ASSIGNMENT =>
Your answer should be a single number: the count of lines in the material below that hold "purple".

== INPUT MATERIAL ==

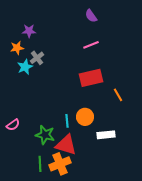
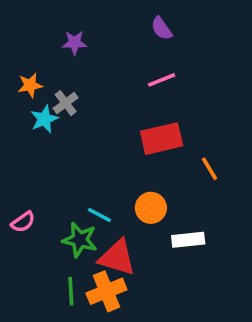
purple star: (29, 31) -> (74, 43), moved
cyan line: (67, 121) -> (99, 215), moved, turned -56

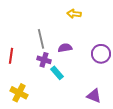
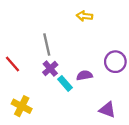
purple semicircle: (65, 48) -> (84, 75), moved
red line: (11, 56) -> (13, 64), turned -49
purple cross: (44, 60) -> (50, 69), turned 32

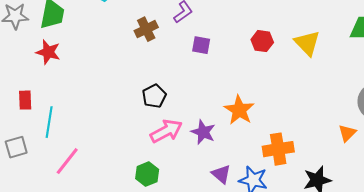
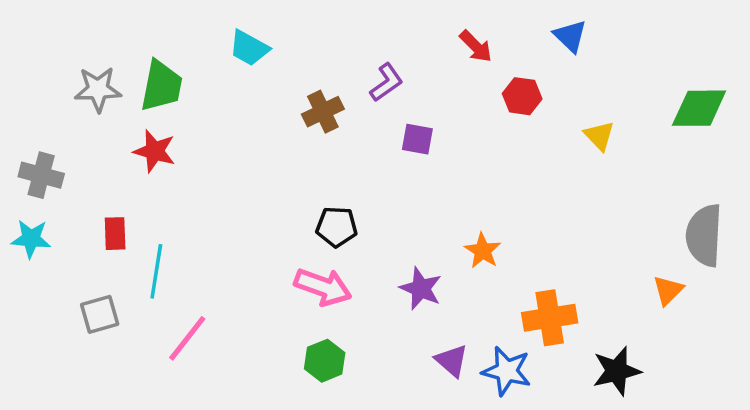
red hexagon: (262, 41) -> (522, 96), moved
yellow triangle: (307, 43) -> (599, 136), size x0.7
black pentagon: (154, 96) -> (337, 227), turned 30
orange star: (239, 110) -> (483, 251), size x0.7
pink arrow: (166, 131) -> (323, 287), moved, turned 48

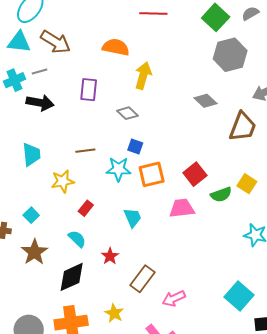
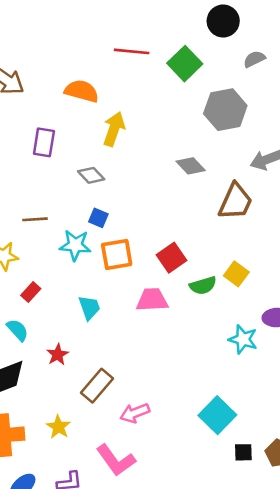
green square: (216, 17) -> (185, 64), moved

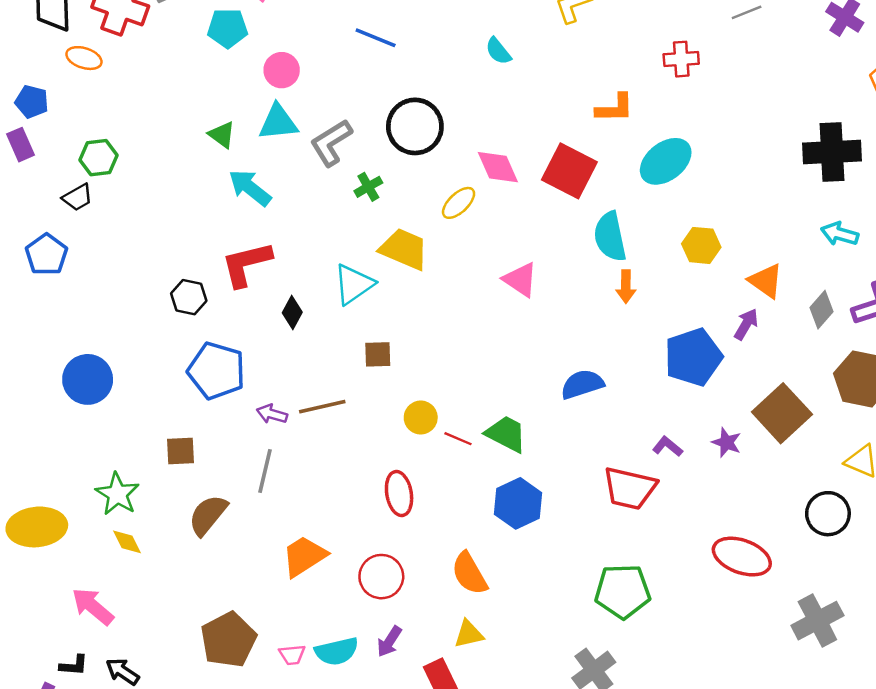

===

RESULT OF THIS EXERCISE =>
3